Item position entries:
+++++
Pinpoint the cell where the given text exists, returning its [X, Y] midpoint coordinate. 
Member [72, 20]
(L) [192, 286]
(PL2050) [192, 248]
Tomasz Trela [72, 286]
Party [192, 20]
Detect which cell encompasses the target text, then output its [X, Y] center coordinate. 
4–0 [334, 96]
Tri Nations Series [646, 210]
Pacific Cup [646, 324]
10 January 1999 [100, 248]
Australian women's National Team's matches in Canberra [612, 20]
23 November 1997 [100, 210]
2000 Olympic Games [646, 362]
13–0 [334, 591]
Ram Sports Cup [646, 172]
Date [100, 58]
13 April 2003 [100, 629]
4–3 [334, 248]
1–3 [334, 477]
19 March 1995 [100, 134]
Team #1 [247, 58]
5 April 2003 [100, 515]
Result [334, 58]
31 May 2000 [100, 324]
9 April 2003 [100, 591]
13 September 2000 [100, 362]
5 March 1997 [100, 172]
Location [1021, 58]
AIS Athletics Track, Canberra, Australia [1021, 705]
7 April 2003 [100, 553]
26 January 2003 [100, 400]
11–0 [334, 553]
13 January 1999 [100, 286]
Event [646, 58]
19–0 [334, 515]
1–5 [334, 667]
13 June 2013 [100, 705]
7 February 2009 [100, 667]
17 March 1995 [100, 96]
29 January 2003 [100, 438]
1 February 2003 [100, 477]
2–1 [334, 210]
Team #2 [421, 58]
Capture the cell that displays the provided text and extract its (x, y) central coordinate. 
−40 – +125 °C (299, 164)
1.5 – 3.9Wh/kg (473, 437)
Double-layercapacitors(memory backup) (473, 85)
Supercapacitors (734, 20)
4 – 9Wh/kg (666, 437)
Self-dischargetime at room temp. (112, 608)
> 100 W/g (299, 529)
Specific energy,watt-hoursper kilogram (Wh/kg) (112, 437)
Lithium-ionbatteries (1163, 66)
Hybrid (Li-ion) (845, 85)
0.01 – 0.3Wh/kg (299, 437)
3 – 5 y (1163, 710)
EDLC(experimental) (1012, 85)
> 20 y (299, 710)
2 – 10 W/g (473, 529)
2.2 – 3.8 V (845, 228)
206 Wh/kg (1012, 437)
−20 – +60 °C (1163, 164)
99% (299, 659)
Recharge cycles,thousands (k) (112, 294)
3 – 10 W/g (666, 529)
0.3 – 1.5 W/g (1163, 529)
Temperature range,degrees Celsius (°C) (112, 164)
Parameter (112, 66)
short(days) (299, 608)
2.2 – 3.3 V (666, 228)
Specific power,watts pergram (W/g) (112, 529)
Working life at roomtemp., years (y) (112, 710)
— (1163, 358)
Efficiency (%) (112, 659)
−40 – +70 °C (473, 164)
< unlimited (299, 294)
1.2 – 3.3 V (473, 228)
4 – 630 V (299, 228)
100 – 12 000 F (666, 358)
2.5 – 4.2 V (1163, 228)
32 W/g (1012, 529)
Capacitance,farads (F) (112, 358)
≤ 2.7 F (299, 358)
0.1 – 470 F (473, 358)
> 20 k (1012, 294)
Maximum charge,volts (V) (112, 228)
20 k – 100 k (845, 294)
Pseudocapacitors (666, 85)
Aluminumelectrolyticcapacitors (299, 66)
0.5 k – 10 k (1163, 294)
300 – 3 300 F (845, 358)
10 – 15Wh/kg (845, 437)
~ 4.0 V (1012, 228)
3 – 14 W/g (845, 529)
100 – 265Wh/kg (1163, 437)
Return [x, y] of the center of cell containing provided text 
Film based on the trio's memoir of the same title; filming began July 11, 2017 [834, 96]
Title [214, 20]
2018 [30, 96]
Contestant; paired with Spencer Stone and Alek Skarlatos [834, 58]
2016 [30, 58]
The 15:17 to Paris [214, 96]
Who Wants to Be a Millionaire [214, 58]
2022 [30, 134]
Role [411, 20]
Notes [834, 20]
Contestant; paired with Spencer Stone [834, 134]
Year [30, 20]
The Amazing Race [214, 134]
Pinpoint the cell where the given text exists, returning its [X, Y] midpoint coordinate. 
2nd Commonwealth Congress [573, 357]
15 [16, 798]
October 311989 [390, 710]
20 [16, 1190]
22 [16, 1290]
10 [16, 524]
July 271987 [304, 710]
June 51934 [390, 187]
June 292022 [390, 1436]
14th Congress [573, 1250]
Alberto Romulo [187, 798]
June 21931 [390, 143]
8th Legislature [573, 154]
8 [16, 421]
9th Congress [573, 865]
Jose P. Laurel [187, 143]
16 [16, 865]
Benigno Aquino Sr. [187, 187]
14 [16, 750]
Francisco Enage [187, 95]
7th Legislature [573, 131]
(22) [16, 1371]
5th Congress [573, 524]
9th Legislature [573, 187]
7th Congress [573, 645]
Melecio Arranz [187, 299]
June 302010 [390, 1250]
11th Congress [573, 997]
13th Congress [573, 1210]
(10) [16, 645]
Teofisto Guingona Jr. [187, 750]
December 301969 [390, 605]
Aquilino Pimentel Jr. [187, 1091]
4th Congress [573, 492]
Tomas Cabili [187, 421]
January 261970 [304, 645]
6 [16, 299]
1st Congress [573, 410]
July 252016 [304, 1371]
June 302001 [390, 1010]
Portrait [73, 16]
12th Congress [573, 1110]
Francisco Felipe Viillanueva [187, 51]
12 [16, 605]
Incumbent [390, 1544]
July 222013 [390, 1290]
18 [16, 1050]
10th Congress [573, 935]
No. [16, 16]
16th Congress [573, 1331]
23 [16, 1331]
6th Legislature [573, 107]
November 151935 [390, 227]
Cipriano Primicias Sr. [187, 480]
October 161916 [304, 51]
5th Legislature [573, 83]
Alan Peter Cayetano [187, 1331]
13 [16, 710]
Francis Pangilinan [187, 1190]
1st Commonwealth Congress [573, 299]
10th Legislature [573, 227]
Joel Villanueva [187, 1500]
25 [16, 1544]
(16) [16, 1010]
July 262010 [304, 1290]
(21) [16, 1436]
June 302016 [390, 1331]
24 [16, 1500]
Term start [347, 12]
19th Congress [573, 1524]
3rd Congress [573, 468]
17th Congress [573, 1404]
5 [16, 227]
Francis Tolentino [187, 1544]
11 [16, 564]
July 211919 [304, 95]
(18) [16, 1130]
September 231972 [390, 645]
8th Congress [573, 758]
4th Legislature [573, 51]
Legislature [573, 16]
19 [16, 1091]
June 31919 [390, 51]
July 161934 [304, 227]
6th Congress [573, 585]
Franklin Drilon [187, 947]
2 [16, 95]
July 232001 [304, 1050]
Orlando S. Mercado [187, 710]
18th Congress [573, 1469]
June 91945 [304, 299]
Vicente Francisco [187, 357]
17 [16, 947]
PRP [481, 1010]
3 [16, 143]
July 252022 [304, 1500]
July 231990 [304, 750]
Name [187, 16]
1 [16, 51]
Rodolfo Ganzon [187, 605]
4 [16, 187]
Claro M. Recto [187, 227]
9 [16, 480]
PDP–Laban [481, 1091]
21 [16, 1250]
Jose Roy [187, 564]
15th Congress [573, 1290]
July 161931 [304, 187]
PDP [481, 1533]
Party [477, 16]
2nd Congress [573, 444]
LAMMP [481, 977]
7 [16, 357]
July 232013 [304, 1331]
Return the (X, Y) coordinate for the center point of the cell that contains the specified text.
+++++
Problem to work on:
Copy every row above word for word, changing nothing.

Solution to this task:
Pinpoint the cell where the given text exists, returning its [X, Y] midpoint coordinate. 
Member [72, 20]
(L) [192, 286]
(PL2050) [192, 248]
Tomasz Trela [72, 286]
Party [192, 20]
Detect which cell encompasses the target text, then output its [X, Y] center coordinate. 
4–0 [334, 96]
Tri Nations Series [646, 210]
Pacific Cup [646, 324]
10 January 1999 [100, 248]
Australian women's National Team's matches in Canberra [612, 20]
23 November 1997 [100, 210]
2000 Olympic Games [646, 362]
13–0 [334, 591]
Ram Sports Cup [646, 172]
Date [100, 58]
13 April 2003 [100, 629]
4–3 [334, 248]
1–3 [334, 477]
19 March 1995 [100, 134]
Team #1 [247, 58]
5 April 2003 [100, 515]
Result [334, 58]
31 May 2000 [100, 324]
9 April 2003 [100, 591]
13 September 2000 [100, 362]
5 March 1997 [100, 172]
Location [1021, 58]
AIS Athletics Track, Canberra, Australia [1021, 705]
7 April 2003 [100, 553]
26 January 2003 [100, 400]
11–0 [334, 553]
13 January 1999 [100, 286]
Event [646, 58]
19–0 [334, 515]
1–5 [334, 667]
13 June 2013 [100, 705]
7 February 2009 [100, 667]
17 March 1995 [100, 96]
29 January 2003 [100, 438]
1 February 2003 [100, 477]
2–1 [334, 210]
Team #2 [421, 58]
Capture the cell that displays the provided text and extract its (x, y) central coordinate. 
−40 – +125 °C (299, 164)
1.5 – 3.9Wh/kg (473, 437)
Double-layercapacitors(memory backup) (473, 85)
Supercapacitors (734, 20)
4 – 9Wh/kg (666, 437)
Self-dischargetime at room temp. (112, 608)
> 100 W/g (299, 529)
Specific energy,watt-hoursper kilogram (Wh/kg) (112, 437)
Lithium-ionbatteries (1163, 66)
Hybrid (Li-ion) (845, 85)
0.01 – 0.3Wh/kg (299, 437)
3 – 5 y (1163, 710)
EDLC(experimental) (1012, 85)
> 20 y (299, 710)
2 – 10 W/g (473, 529)
2.2 – 3.8 V (845, 228)
206 Wh/kg (1012, 437)
−20 – +60 °C (1163, 164)
99% (299, 659)
Recharge cycles,thousands (k) (112, 294)
3 – 10 W/g (666, 529)
0.3 – 1.5 W/g (1163, 529)
Temperature range,degrees Celsius (°C) (112, 164)
Parameter (112, 66)
short(days) (299, 608)
2.2 – 3.3 V (666, 228)
Specific power,watts pergram (W/g) (112, 529)
Working life at roomtemp., years (y) (112, 710)
— (1163, 358)
Efficiency (%) (112, 659)
−40 – +70 °C (473, 164)
< unlimited (299, 294)
1.2 – 3.3 V (473, 228)
4 – 630 V (299, 228)
100 – 12 000 F (666, 358)
2.5 – 4.2 V (1163, 228)
32 W/g (1012, 529)
Capacitance,farads (F) (112, 358)
≤ 2.7 F (299, 358)
0.1 – 470 F (473, 358)
> 20 k (1012, 294)
Maximum charge,volts (V) (112, 228)
20 k – 100 k (845, 294)
Pseudocapacitors (666, 85)
Aluminumelectrolyticcapacitors (299, 66)
0.5 k – 10 k (1163, 294)
300 – 3 300 F (845, 358)
10 – 15Wh/kg (845, 437)
~ 4.0 V (1012, 228)
3 – 14 W/g (845, 529)
100 – 265Wh/kg (1163, 437)
Return [x, y] of the center of cell containing provided text 
Film based on the trio's memoir of the same title; filming began July 11, 2017 [834, 96]
Title [214, 20]
2018 [30, 96]
Contestant; paired with Spencer Stone and Alek Skarlatos [834, 58]
2016 [30, 58]
The 15:17 to Paris [214, 96]
Who Wants to Be a Millionaire [214, 58]
2022 [30, 134]
Role [411, 20]
Notes [834, 20]
Contestant; paired with Spencer Stone [834, 134]
Year [30, 20]
The Amazing Race [214, 134]
Pinpoint the cell where the given text exists, returning its [X, Y] midpoint coordinate. 
2nd Commonwealth Congress [573, 357]
15 [16, 798]
October 311989 [390, 710]
20 [16, 1190]
22 [16, 1290]
10 [16, 524]
July 271987 [304, 710]
June 51934 [390, 187]
June 292022 [390, 1436]
14th Congress [573, 1250]
Alberto Romulo [187, 798]
June 21931 [390, 143]
8th Legislature [573, 154]
8 [16, 421]
9th Congress [573, 865]
Jose P. Laurel [187, 143]
16 [16, 865]
Benigno Aquino Sr. [187, 187]
14 [16, 750]
Francisco Enage [187, 95]
7th Legislature [573, 131]
(22) [16, 1371]
5th Congress [573, 524]
9th Legislature [573, 187]
7th Congress [573, 645]
Melecio Arranz [187, 299]
June 302010 [390, 1250]
11th Congress [573, 997]
13th Congress [573, 1210]
(10) [16, 645]
Teofisto Guingona Jr. [187, 750]
December 301969 [390, 605]
Aquilino Pimentel Jr. [187, 1091]
4th Congress [573, 492]
Tomas Cabili [187, 421]
January 261970 [304, 645]
6 [16, 299]
1st Congress [573, 410]
July 252016 [304, 1371]
June 302001 [390, 1010]
Portrait [73, 16]
12th Congress [573, 1110]
Francisco Felipe Viillanueva [187, 51]
12 [16, 605]
Incumbent [390, 1544]
July 222013 [390, 1290]
18 [16, 1050]
10th Congress [573, 935]
No. [16, 16]
16th Congress [573, 1331]
23 [16, 1331]
6th Legislature [573, 107]
November 151935 [390, 227]
Cipriano Primicias Sr. [187, 480]
October 161916 [304, 51]
5th Legislature [573, 83]
Alan Peter Cayetano [187, 1331]
13 [16, 710]
Francis Pangilinan [187, 1190]
1st Commonwealth Congress [573, 299]
10th Legislature [573, 227]
Joel Villanueva [187, 1500]
25 [16, 1544]
(16) [16, 1010]
July 262010 [304, 1290]
(21) [16, 1436]
June 302016 [390, 1331]
24 [16, 1500]
Term start [347, 12]
19th Congress [573, 1524]
3rd Congress [573, 468]
17th Congress [573, 1404]
5 [16, 227]
Francis Tolentino [187, 1544]
11 [16, 564]
July 211919 [304, 95]
(18) [16, 1130]
September 231972 [390, 645]
8th Congress [573, 758]
4th Legislature [573, 51]
Legislature [573, 16]
19 [16, 1091]
June 31919 [390, 51]
July 161934 [304, 227]
6th Congress [573, 585]
Franklin Drilon [187, 947]
2 [16, 95]
July 232001 [304, 1050]
Orlando S. Mercado [187, 710]
18th Congress [573, 1469]
June 91945 [304, 299]
Vicente Francisco [187, 357]
17 [16, 947]
PRP [481, 1010]
3 [16, 143]
July 252022 [304, 1500]
July 231990 [304, 750]
Name [187, 16]
1 [16, 51]
Rodolfo Ganzon [187, 605]
4 [16, 187]
Claro M. Recto [187, 227]
9 [16, 480]
PDP–Laban [481, 1091]
21 [16, 1250]
Jose Roy [187, 564]
15th Congress [573, 1290]
July 161931 [304, 187]
PDP [481, 1533]
Party [477, 16]
2nd Congress [573, 444]
LAMMP [481, 977]
7 [16, 357]
July 232013 [304, 1331]
Return the (X, Y) coordinate for the center point of the cell that contains the specified text.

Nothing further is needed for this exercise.